TASK STATEMENT: Give back exactly the lines from the one that includes "pink padlock: 1 -> 2" to the last line below, both included, and no further lines.

DATA SHOWN:
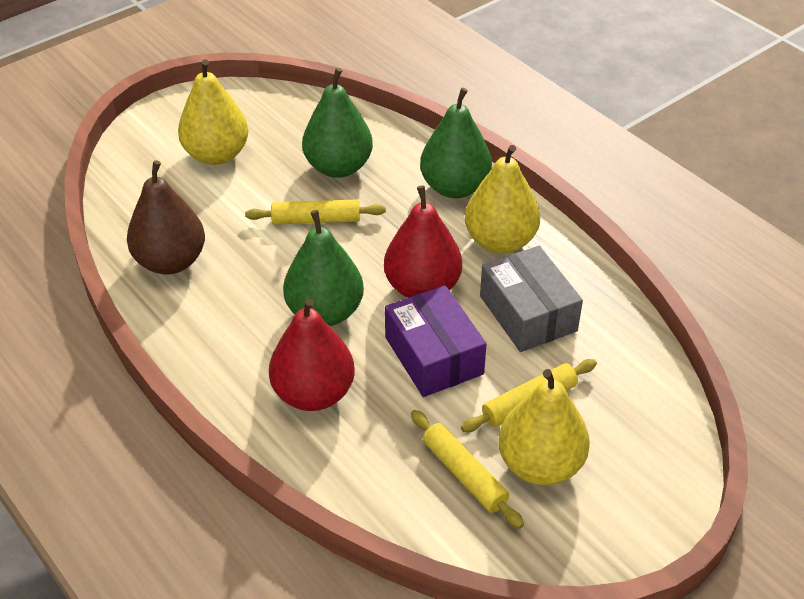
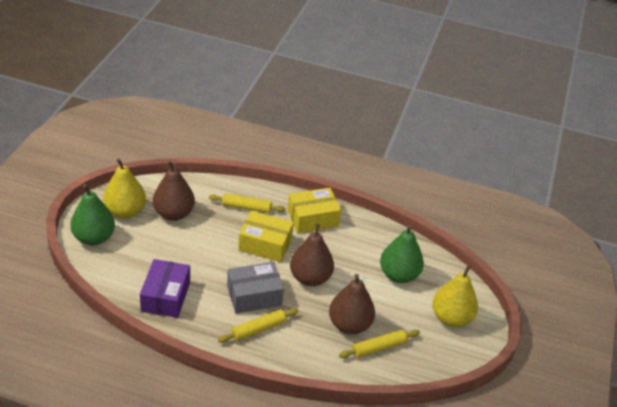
brown pear: 1 -> 3
green pear: 3 -> 2
red pear: 2 -> 0
yellow box: 0 -> 2
yellow pear: 3 -> 2

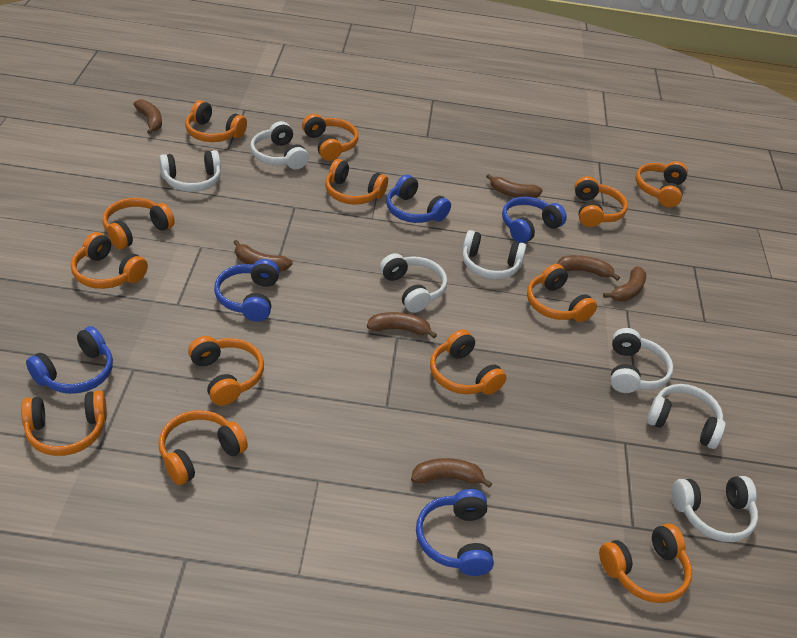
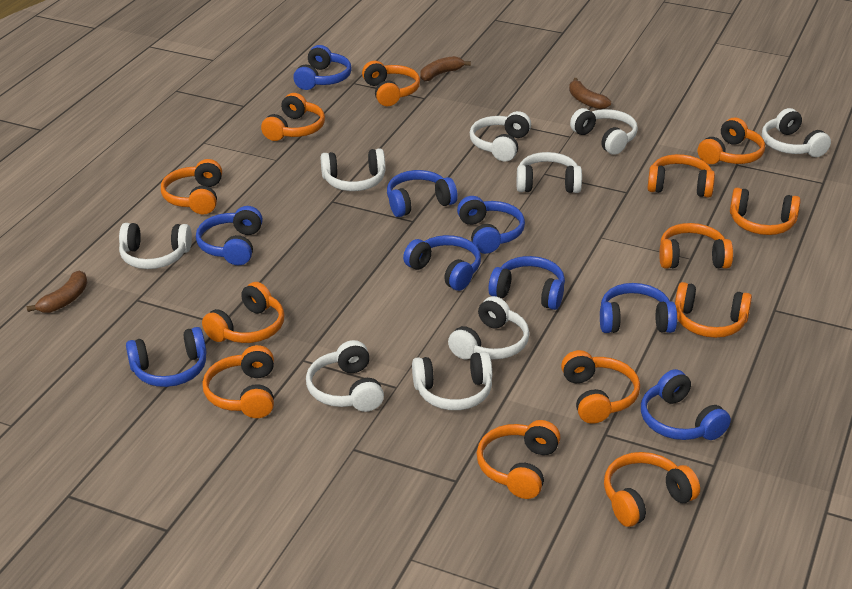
blue headphones: 5 -> 9
brown banana: 7 -> 3
white headphones: 7 -> 9

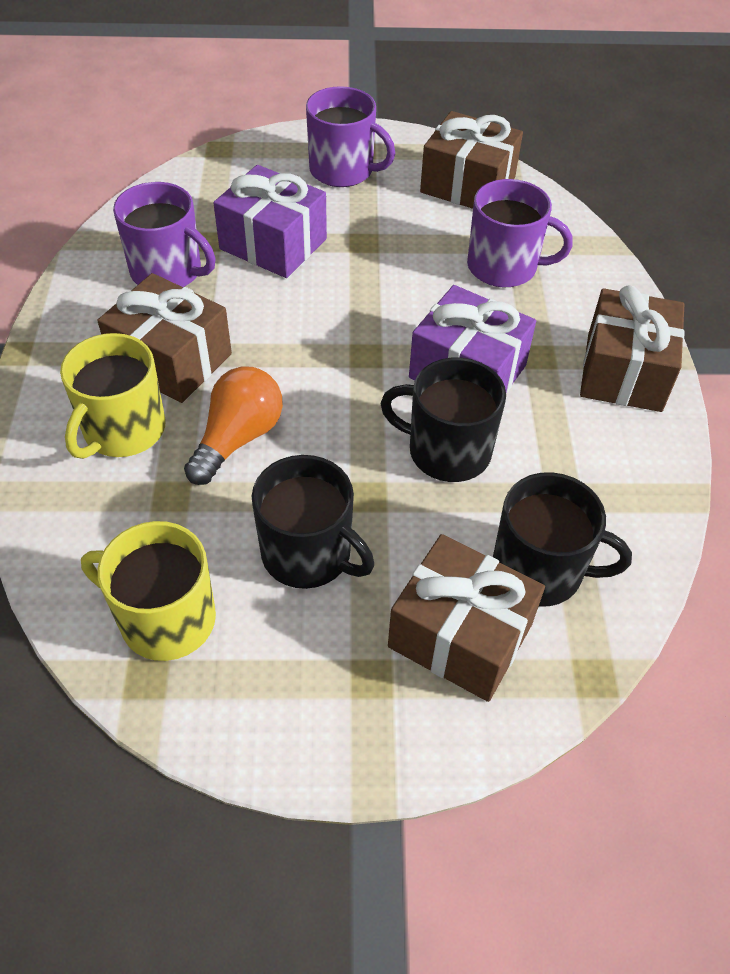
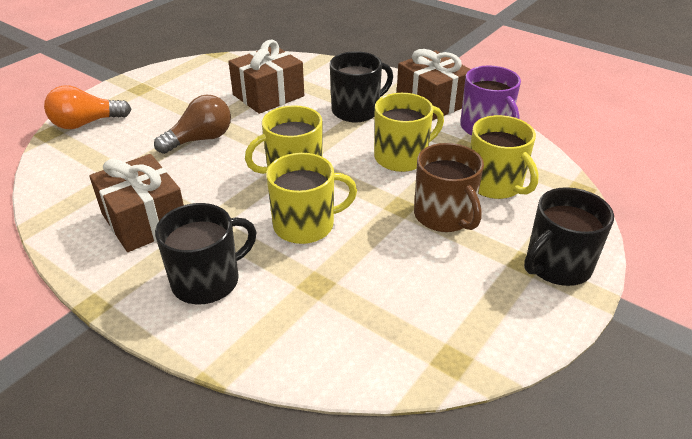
brown gift: 4 -> 3
brown light bulb: 0 -> 1
brown mug: 0 -> 1
purple gift: 2 -> 0
purple mug: 3 -> 1
yellow mug: 2 -> 4

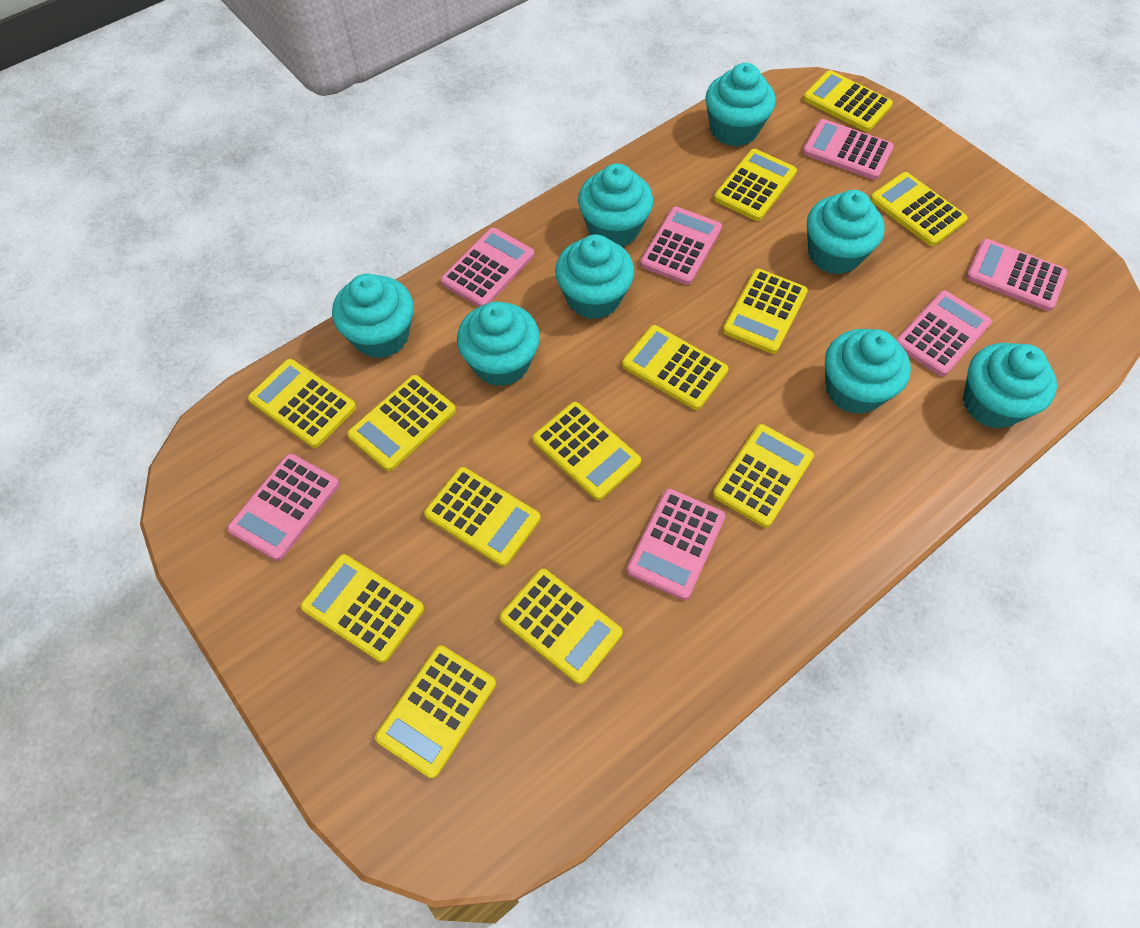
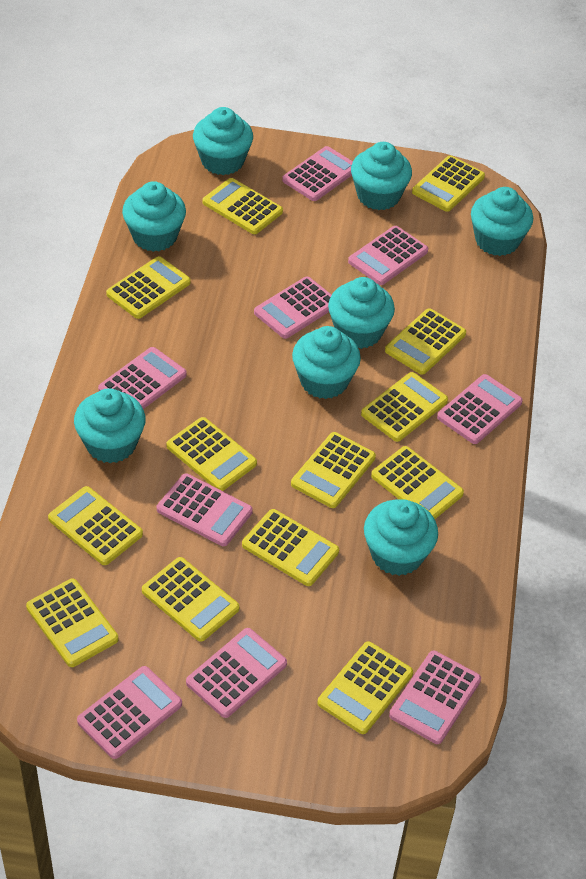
pink calculator: 7 -> 9

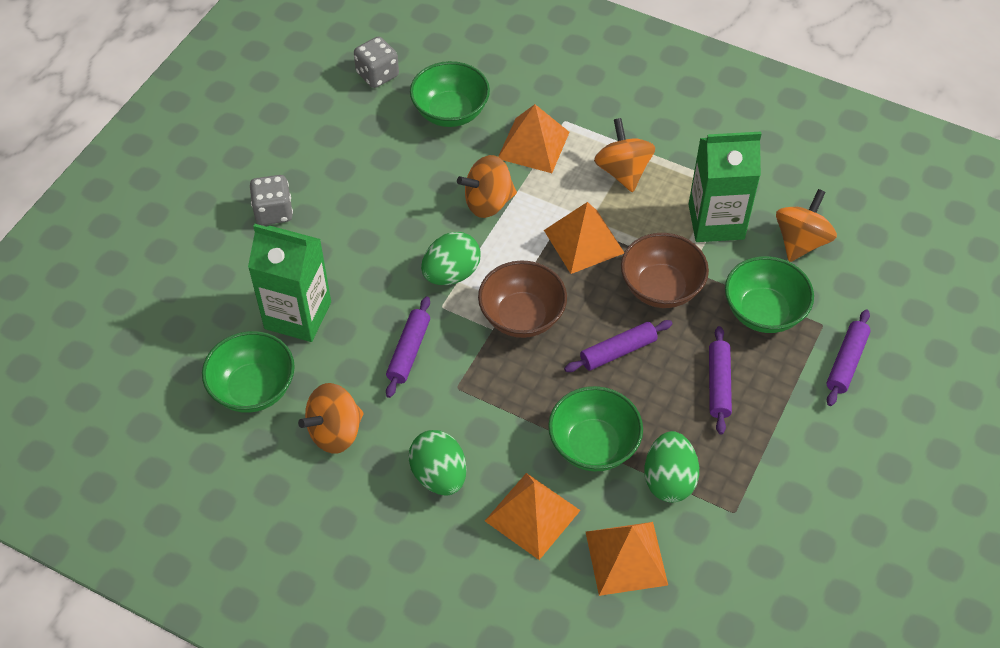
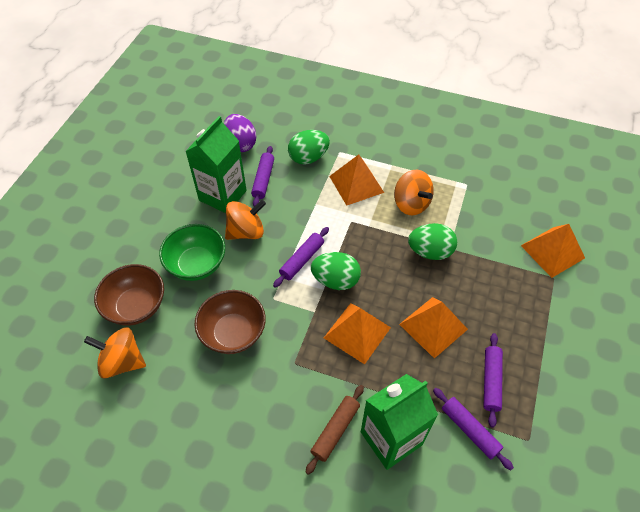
brown rolling pin: 0 -> 1
green bowl: 4 -> 1
grey dice: 2 -> 0
orange spinning top: 4 -> 3
purple egg: 0 -> 1

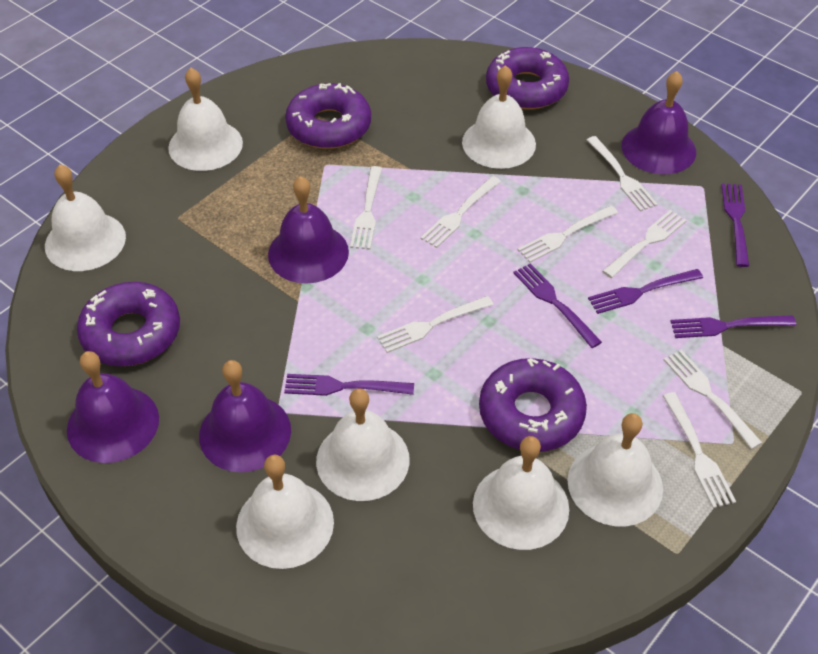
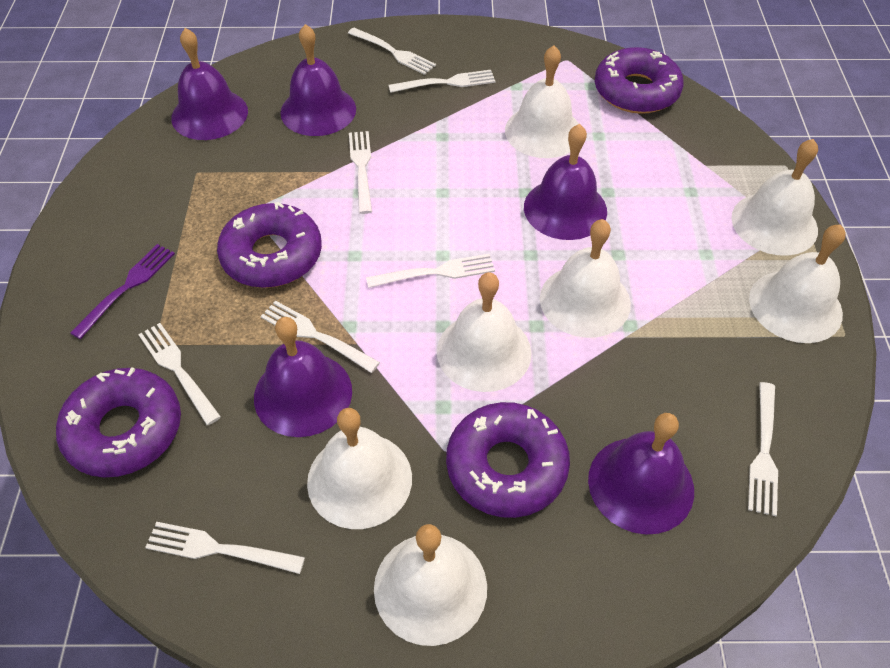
purple bell: 4 -> 5
purple fork: 5 -> 1

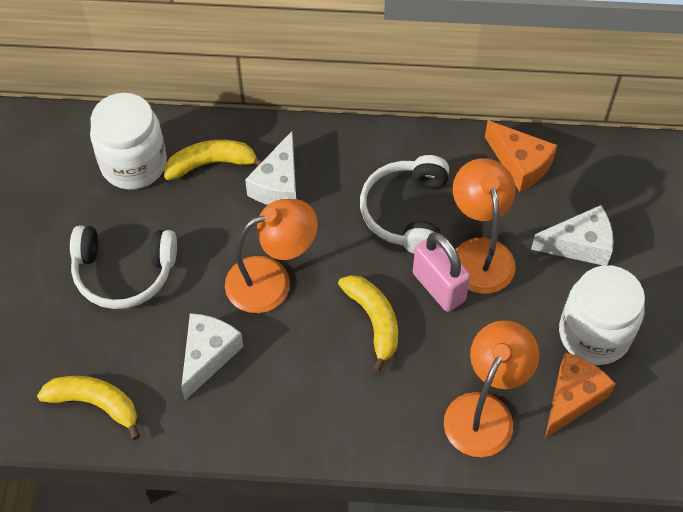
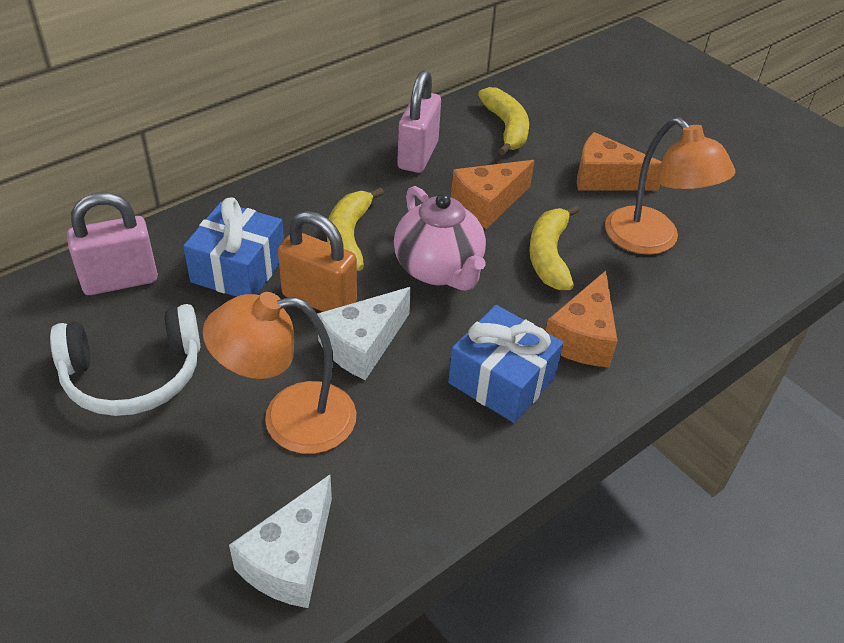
blue gift: 0 -> 2
orange cheese: 2 -> 3
orange lamp: 3 -> 2
orange padlock: 0 -> 1
pink padlock: 1 -> 2
pink teapot: 0 -> 1
white cheese: 3 -> 2
white headphones: 2 -> 1
white jar: 2 -> 0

WORKED SOLUTION:
pink padlock: 1 -> 2
pink teapot: 0 -> 1
white cheese: 3 -> 2
white headphones: 2 -> 1
white jar: 2 -> 0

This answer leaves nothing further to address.